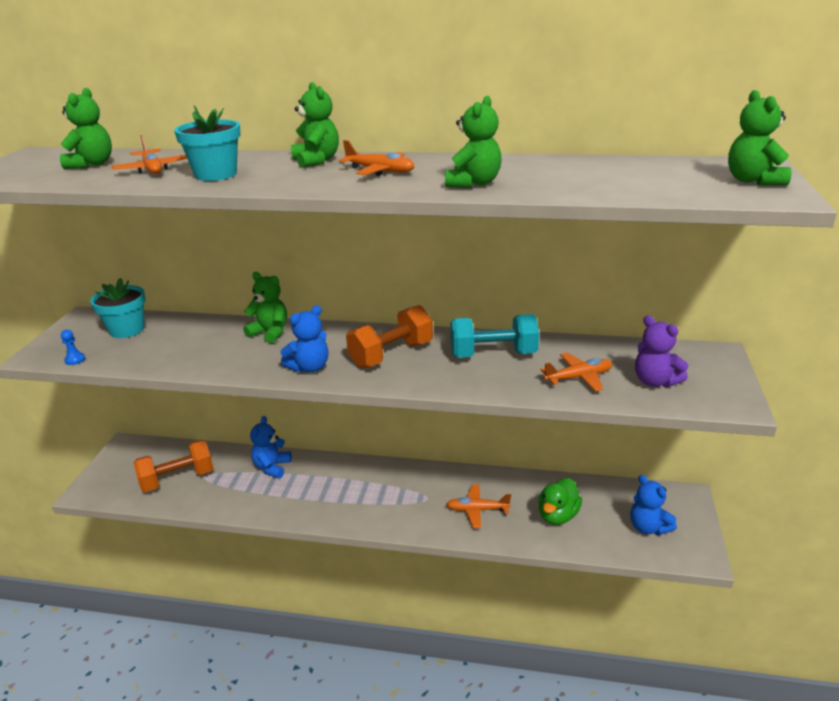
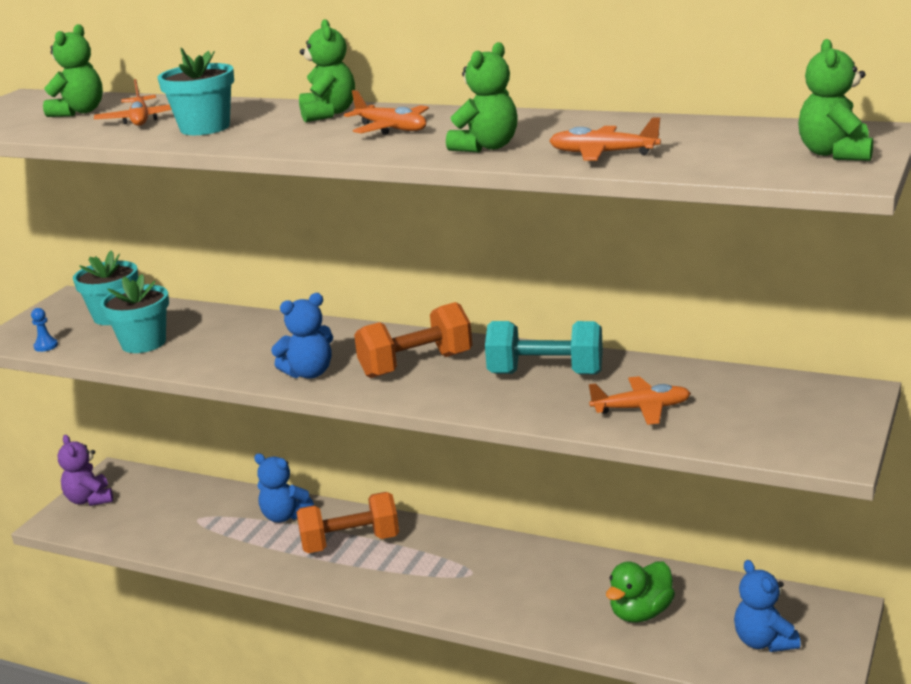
camera: 15 degrees right, 5 degrees down
orange dumbbell [134,440,213,492] -> orange dumbbell moved to [296,492,399,553]
green teddy bear [243,272,287,343] -> none
blue teddy bear [250,416,292,478] -> blue teddy bear turned 90 degrees counterclockwise [254,453,314,523]
orange plane [446,485,511,528] -> orange plane moved to [549,118,661,161]
purple teddy bear [635,316,688,387] -> purple teddy bear moved to [58,435,113,506]
none -> turquoise flower pot [100,274,169,353]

Work item:
From the first line to the last, reproduce the records above exactly and skip the pictures.

Answer area:
camera: 15 degrees right, 5 degrees down
orange dumbbell [134,440,213,492] -> orange dumbbell moved to [296,492,399,553]
green teddy bear [243,272,287,343] -> none
blue teddy bear [250,416,292,478] -> blue teddy bear turned 90 degrees counterclockwise [254,453,314,523]
orange plane [446,485,511,528] -> orange plane moved to [549,118,661,161]
purple teddy bear [635,316,688,387] -> purple teddy bear moved to [58,435,113,506]
none -> turquoise flower pot [100,274,169,353]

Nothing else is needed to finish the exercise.